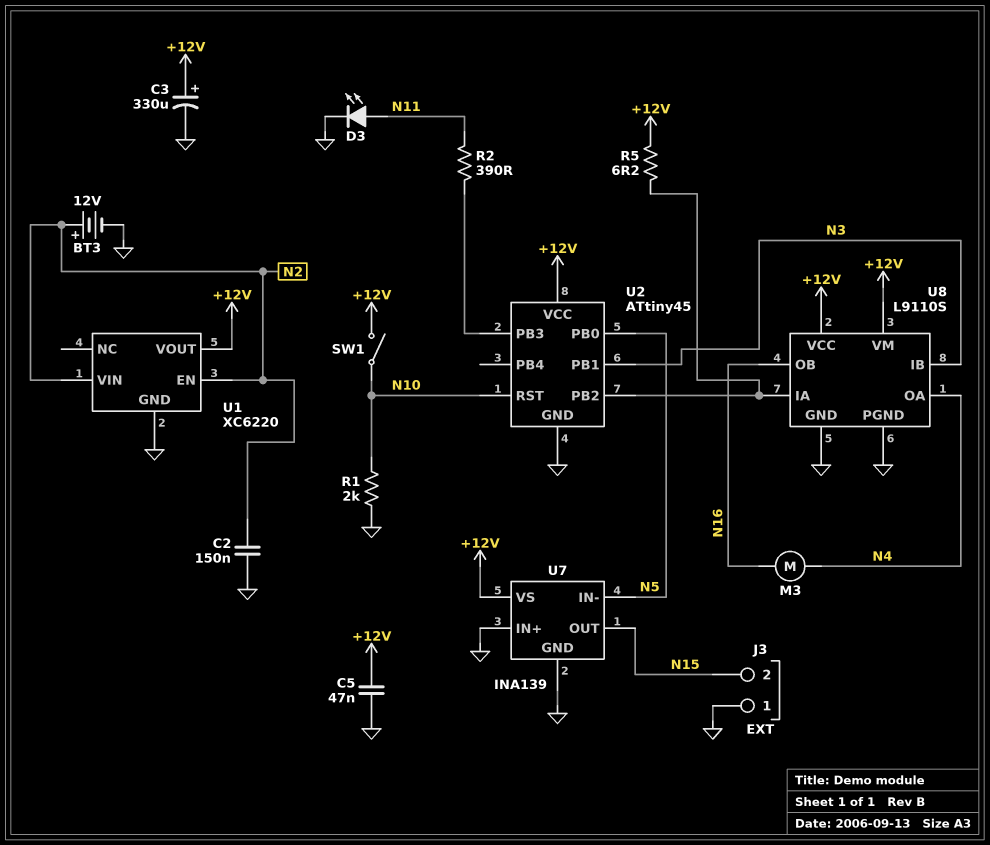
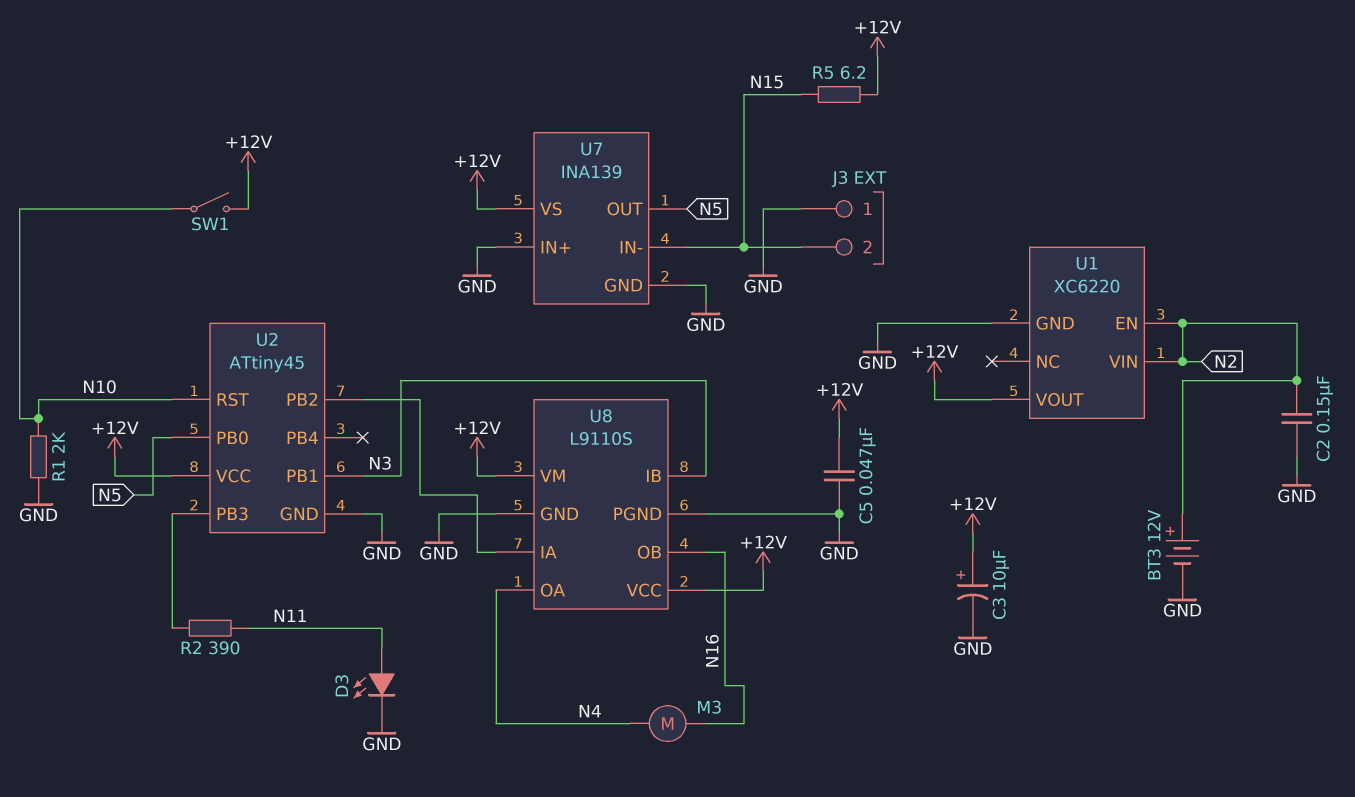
C3: 330uF (plus +12V, minus GND) -> 10uF (plus +12V, minus GND)
R5: 6.2 (+12V, U2/PB2) -> 6.2 (+12V, N15)
U7 pin IN-: N5 -> N15
U7 pin OUT: N15 -> N5

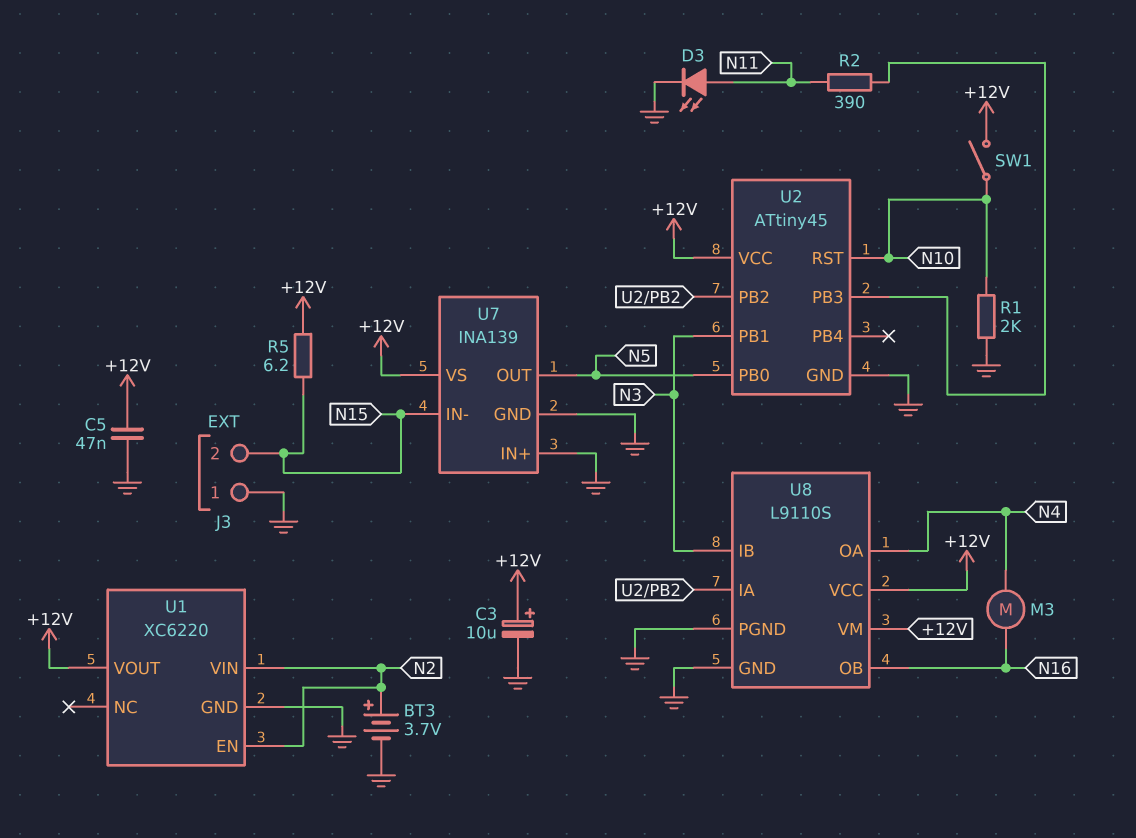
BT3: 12V (plus N2, minus GND) -> 3.7V (plus N2, minus GND)
C2: 150nF (GND, N2) -> none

───

Your goal: Give back the whole listing exactly as written. Do not include any picture.

Task solution:
C3: 330uF (plus +12V, minus GND) -> 10uF (plus +12V, minus GND)
R5: 6.2 (+12V, U2/PB2) -> 6.2 (+12V, N15)
U7 pin IN-: N5 -> N15
U7 pin OUT: N15 -> N5

BT3: 12V (plus N2, minus GND) -> 3.7V (plus N2, minus GND)
C2: 150nF (GND, N2) -> none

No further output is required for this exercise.